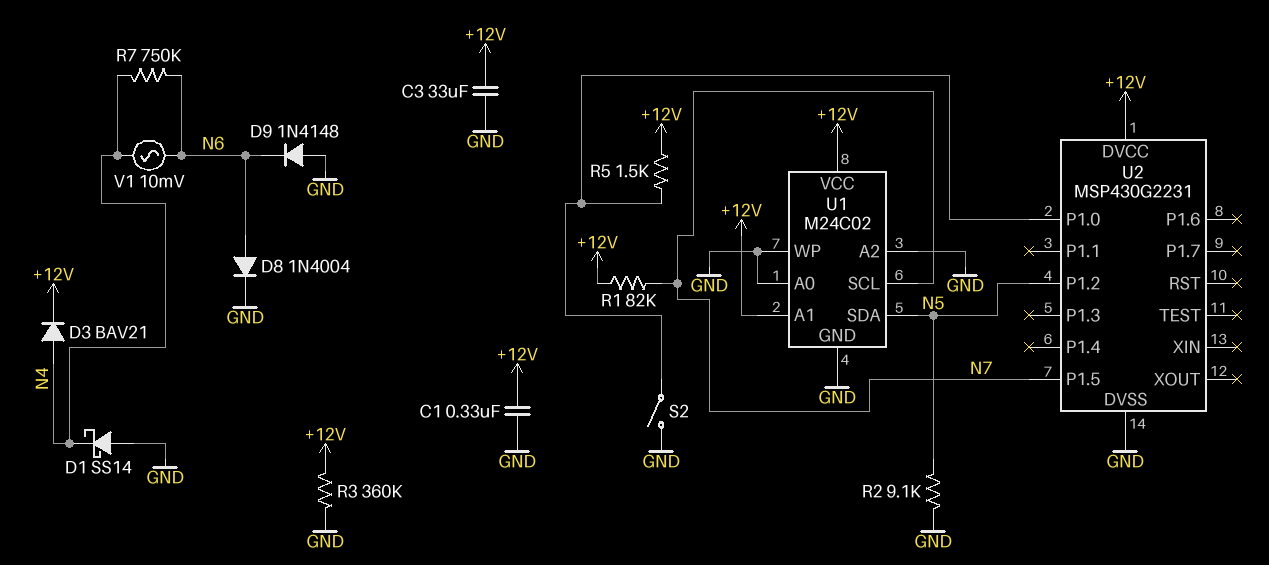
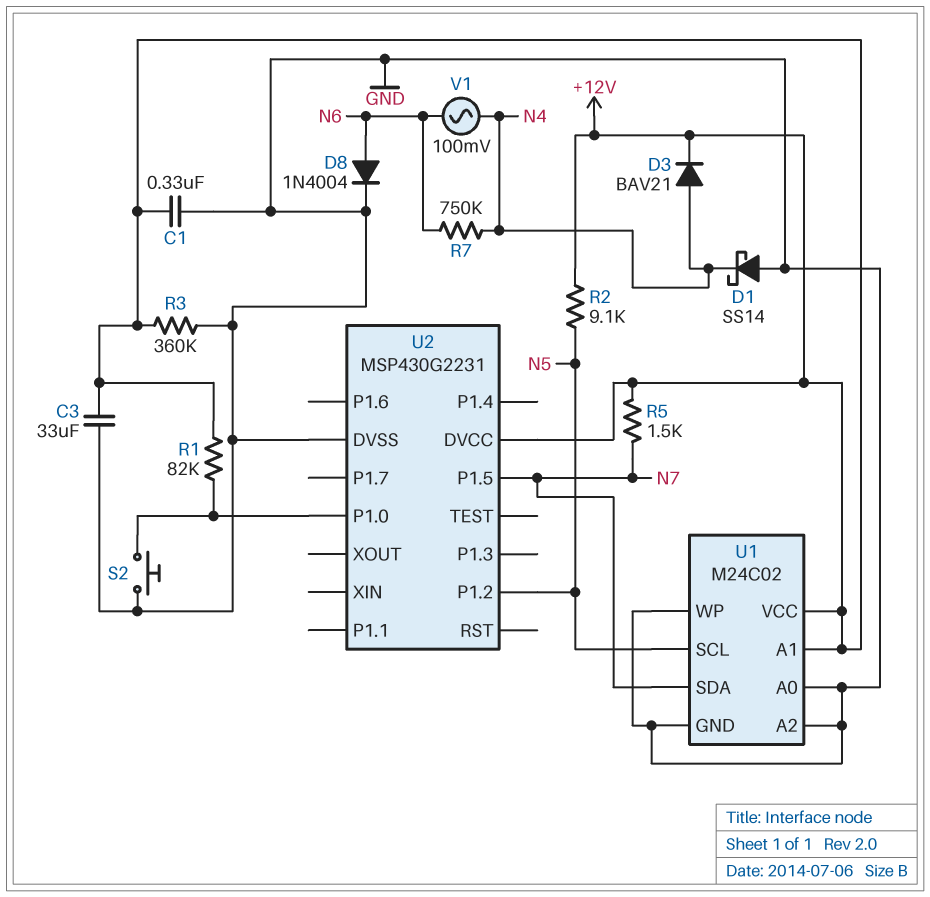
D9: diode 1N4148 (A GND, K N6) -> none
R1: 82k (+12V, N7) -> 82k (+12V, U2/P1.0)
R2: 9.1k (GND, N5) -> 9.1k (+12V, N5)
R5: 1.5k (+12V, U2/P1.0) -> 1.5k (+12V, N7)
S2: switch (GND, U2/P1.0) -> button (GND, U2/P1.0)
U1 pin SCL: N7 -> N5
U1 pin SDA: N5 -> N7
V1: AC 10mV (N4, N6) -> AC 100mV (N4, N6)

==============================

▶ TASK ITEM
Only the text of the entries belongs in the answer, copied exactly; the pictures stay out.

▶ OUTPUT BELOW
D9: diode 1N4148 (A GND, K N6) -> none
R1: 82k (+12V, N7) -> 82k (+12V, U2/P1.0)
R2: 9.1k (GND, N5) -> 9.1k (+12V, N5)
R5: 1.5k (+12V, U2/P1.0) -> 1.5k (+12V, N7)
S2: switch (GND, U2/P1.0) -> button (GND, U2/P1.0)
U1 pin SCL: N7 -> N5
U1 pin SDA: N5 -> N7
V1: AC 10mV (N4, N6) -> AC 100mV (N4, N6)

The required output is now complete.